→ **Exercise brief**:
When you repeat the listing, keep every character as it is.

·····

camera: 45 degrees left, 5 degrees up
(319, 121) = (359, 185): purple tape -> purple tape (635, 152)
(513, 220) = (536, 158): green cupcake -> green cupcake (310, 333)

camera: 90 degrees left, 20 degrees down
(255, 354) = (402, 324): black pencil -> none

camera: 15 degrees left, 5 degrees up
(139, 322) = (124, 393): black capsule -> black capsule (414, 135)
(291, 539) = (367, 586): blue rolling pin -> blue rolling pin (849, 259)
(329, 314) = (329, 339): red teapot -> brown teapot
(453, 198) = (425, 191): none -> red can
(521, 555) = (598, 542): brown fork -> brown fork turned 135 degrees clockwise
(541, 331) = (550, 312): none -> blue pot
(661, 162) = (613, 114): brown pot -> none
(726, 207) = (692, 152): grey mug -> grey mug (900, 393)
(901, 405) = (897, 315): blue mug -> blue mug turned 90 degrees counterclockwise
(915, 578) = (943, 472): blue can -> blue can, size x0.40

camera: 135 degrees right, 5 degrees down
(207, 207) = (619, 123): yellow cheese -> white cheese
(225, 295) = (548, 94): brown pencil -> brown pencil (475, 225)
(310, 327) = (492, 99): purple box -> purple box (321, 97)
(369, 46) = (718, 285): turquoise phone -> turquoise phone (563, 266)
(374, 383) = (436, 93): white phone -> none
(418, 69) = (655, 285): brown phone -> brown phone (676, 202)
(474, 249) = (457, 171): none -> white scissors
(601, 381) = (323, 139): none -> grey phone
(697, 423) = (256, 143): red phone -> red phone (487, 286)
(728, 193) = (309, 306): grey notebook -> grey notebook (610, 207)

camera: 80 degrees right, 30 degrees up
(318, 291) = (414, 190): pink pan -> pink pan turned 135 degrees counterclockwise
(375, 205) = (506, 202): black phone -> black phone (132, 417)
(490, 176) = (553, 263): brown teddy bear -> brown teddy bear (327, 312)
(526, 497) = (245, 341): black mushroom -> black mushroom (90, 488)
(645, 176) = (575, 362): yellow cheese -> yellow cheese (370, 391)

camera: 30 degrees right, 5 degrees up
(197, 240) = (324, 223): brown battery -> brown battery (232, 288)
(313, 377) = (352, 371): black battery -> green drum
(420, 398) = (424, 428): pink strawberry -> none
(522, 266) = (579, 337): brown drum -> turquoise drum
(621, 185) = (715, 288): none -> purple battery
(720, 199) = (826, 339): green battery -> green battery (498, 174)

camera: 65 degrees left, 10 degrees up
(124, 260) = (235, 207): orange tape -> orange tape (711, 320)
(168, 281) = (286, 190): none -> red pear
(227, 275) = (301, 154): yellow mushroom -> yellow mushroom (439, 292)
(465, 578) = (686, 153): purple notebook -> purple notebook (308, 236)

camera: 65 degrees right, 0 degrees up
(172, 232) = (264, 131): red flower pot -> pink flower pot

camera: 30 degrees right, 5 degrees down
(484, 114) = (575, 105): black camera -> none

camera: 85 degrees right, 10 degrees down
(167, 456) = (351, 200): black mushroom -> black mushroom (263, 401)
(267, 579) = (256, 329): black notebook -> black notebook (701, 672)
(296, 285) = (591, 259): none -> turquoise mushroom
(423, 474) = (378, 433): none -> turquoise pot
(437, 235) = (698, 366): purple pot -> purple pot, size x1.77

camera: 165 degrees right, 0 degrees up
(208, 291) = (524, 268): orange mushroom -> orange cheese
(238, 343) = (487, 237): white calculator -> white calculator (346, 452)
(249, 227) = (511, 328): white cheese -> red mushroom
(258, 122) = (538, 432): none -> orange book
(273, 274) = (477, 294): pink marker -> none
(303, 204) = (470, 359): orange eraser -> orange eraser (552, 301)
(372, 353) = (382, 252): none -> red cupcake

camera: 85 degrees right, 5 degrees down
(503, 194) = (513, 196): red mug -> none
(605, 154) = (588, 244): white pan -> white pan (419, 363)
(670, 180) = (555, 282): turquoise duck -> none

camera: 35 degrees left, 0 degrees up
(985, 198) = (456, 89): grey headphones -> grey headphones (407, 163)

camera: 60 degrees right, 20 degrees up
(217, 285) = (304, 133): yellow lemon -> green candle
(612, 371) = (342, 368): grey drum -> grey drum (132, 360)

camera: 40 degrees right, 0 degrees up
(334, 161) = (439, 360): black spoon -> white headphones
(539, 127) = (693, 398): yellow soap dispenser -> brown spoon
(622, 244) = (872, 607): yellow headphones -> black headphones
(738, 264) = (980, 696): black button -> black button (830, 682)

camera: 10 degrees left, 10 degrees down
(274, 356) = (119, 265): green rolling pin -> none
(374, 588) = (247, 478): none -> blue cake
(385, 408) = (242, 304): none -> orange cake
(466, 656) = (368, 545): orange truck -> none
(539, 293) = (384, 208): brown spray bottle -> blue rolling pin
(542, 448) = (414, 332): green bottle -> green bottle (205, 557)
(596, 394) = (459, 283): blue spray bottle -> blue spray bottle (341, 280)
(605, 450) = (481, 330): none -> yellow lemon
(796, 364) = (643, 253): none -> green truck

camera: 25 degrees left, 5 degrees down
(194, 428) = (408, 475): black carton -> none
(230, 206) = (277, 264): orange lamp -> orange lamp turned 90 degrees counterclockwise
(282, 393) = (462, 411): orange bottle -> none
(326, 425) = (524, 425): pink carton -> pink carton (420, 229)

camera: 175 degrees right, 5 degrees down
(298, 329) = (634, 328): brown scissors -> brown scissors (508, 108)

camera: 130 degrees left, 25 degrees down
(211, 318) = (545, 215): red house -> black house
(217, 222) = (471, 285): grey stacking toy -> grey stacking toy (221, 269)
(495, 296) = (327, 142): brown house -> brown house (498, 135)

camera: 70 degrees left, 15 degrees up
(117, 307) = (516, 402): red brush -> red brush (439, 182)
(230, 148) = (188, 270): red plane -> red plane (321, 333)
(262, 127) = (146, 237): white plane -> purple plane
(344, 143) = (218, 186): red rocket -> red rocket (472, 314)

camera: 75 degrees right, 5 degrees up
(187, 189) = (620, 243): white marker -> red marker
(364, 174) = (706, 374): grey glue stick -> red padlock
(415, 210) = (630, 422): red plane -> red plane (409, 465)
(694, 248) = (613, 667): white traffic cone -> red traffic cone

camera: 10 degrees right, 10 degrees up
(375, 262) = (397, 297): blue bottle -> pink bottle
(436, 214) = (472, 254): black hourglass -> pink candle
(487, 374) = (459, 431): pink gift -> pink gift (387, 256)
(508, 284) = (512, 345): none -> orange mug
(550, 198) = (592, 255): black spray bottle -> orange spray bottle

·····

→ **Solution for this problem**:
camera: 45 degrees left, 5 degrees up
(319, 121) = (359, 185): purple tape -> purple tape (635, 152)
(513, 220) = (536, 158): green cupcake -> green cupcake (310, 333)

camera: 90 degrees left, 20 degrees down
(255, 354) = (402, 324): black pencil -> none

camera: 15 degrees left, 5 degrees up
(139, 322) = (124, 393): black capsule -> black capsule (414, 135)
(291, 539) = (367, 586): blue rolling pin -> blue rolling pin (849, 259)
(329, 314) = (329, 339): red teapot -> brown teapot
(453, 198) = (425, 191): none -> red can
(521, 555) = (598, 542): brown fork -> brown fork turned 135 degrees clockwise
(541, 331) = (550, 312): none -> blue pot
(661, 162) = (613, 114): brown pot -> none
(726, 207) = (692, 152): grey mug -> grey mug (900, 393)
(901, 405) = (897, 315): blue mug -> blue mug turned 90 degrees counterclockwise
(915, 578) = (943, 472): blue can -> blue can, size x0.40

camera: 135 degrees right, 5 degrees down
(207, 207) = (619, 123): yellow cheese -> white cheese
(225, 295) = (548, 94): brown pencil -> brown pencil (475, 225)
(310, 327) = (492, 99): purple box -> purple box (321, 97)
(369, 46) = (718, 285): turquoise phone -> turquoise phone (563, 266)
(374, 383) = (436, 93): white phone -> none
(418, 69) = (655, 285): brown phone -> brown phone (676, 202)
(474, 249) = (457, 171): none -> white scissors
(601, 381) = (323, 139): none -> grey phone
(697, 423) = (256, 143): red phone -> red phone (487, 286)
(728, 193) = (309, 306): grey notebook -> grey notebook (610, 207)

camera: 80 degrees right, 30 degrees up
(318, 291) = (414, 190): pink pan -> pink pan turned 135 degrees counterclockwise
(375, 205) = (506, 202): black phone -> black phone (132, 417)
(490, 176) = (553, 263): brown teddy bear -> brown teddy bear (327, 312)
(526, 497) = (245, 341): black mushroom -> black mushroom (90, 488)
(645, 176) = (575, 362): yellow cheese -> yellow cheese (370, 391)

camera: 30 degrees right, 5 degrees up
(197, 240) = (324, 223): brown battery -> brown battery (232, 288)
(313, 377) = (352, 371): black battery -> green drum
(420, 398) = (424, 428): pink strawberry -> none
(522, 266) = (579, 337): brown drum -> turquoise drum
(621, 185) = (715, 288): none -> purple battery
(720, 199) = (826, 339): green battery -> green battery (498, 174)

camera: 65 degrees left, 10 degrees up
(124, 260) = (235, 207): orange tape -> orange tape (711, 320)
(168, 281) = (286, 190): none -> red pear
(227, 275) = (301, 154): yellow mushroom -> yellow mushroom (439, 292)
(465, 578) = (686, 153): purple notebook -> purple notebook (308, 236)

camera: 65 degrees right, 0 degrees up
(172, 232) = (264, 131): red flower pot -> pink flower pot

camera: 30 degrees right, 5 degrees down
(484, 114) = (575, 105): black camera -> none

camera: 85 degrees right, 10 degrees down
(167, 456) = (351, 200): black mushroom -> black mushroom (263, 401)
(267, 579) = (256, 329): black notebook -> black notebook (701, 672)
(296, 285) = (591, 259): none -> turquoise mushroom
(423, 474) = (378, 433): none -> turquoise pot
(437, 235) = (698, 366): purple pot -> purple pot, size x1.77

camera: 165 degrees right, 0 degrees up
(208, 291) = (524, 268): orange mushroom -> orange cheese
(238, 343) = (487, 237): white calculator -> white calculator (346, 452)
(249, 227) = (511, 328): white cheese -> red mushroom
(258, 122) = (538, 432): none -> orange book
(273, 274) = (477, 294): pink marker -> none
(303, 204) = (470, 359): orange eraser -> orange eraser (552, 301)
(372, 353) = (382, 252): none -> red cupcake

camera: 85 degrees right, 5 degrees down
(503, 194) = (513, 196): red mug -> none
(605, 154) = (588, 244): white pan -> white pan (419, 363)
(670, 180) = (555, 282): turquoise duck -> none

camera: 35 degrees left, 0 degrees up
(985, 198) = (456, 89): grey headphones -> grey headphones (407, 163)

camera: 60 degrees right, 20 degrees up
(217, 285) = (304, 133): yellow lemon -> green candle
(612, 371) = (342, 368): grey drum -> grey drum (132, 360)

camera: 40 degrees right, 0 degrees up
(334, 161) = (439, 360): black spoon -> white headphones
(539, 127) = (693, 398): yellow soap dispenser -> brown spoon
(622, 244) = (872, 607): yellow headphones -> black headphones
(738, 264) = (980, 696): black button -> black button (830, 682)

camera: 10 degrees left, 10 degrees down
(274, 356) = (119, 265): green rolling pin -> none
(374, 588) = (247, 478): none -> blue cake
(385, 408) = (242, 304): none -> orange cake
(466, 656) = (368, 545): orange truck -> none
(539, 293) = (384, 208): brown spray bottle -> blue rolling pin
(542, 448) = (414, 332): green bottle -> green bottle (205, 557)
(596, 394) = (459, 283): blue spray bottle -> blue spray bottle (341, 280)
(605, 450) = (481, 330): none -> yellow lemon
(796, 364) = (643, 253): none -> green truck

camera: 25 degrees left, 5 degrees down
(194, 428) = (408, 475): black carton -> none
(230, 206) = (277, 264): orange lamp -> orange lamp turned 90 degrees counterclockwise
(282, 393) = (462, 411): orange bottle -> none
(326, 425) = (524, 425): pink carton -> pink carton (420, 229)

camera: 175 degrees right, 5 degrees down
(298, 329) = (634, 328): brown scissors -> brown scissors (508, 108)

camera: 130 degrees left, 25 degrees down
(211, 318) = (545, 215): red house -> black house
(217, 222) = (471, 285): grey stacking toy -> grey stacking toy (221, 269)
(495, 296) = (327, 142): brown house -> brown house (498, 135)

camera: 70 degrees left, 15 degrees up
(117, 307) = (516, 402): red brush -> red brush (439, 182)
(230, 148) = (188, 270): red plane -> red plane (321, 333)
(262, 127) = (146, 237): white plane -> purple plane
(344, 143) = (218, 186): red rocket -> red rocket (472, 314)

camera: 75 degrees right, 5 degrees up
(187, 189) = (620, 243): white marker -> red marker
(364, 174) = (706, 374): grey glue stick -> red padlock
(415, 210) = (630, 422): red plane -> red plane (409, 465)
(694, 248) = (613, 667): white traffic cone -> red traffic cone

camera: 10 degrees right, 10 degrees up
(375, 262) = (397, 297): blue bottle -> pink bottle
(436, 214) = (472, 254): black hourglass -> pink candle
(487, 374) = (459, 431): pink gift -> pink gift (387, 256)
(508, 284) = (512, 345): none -> orange mug
(550, 198) = (592, 255): black spray bottle -> orange spray bottle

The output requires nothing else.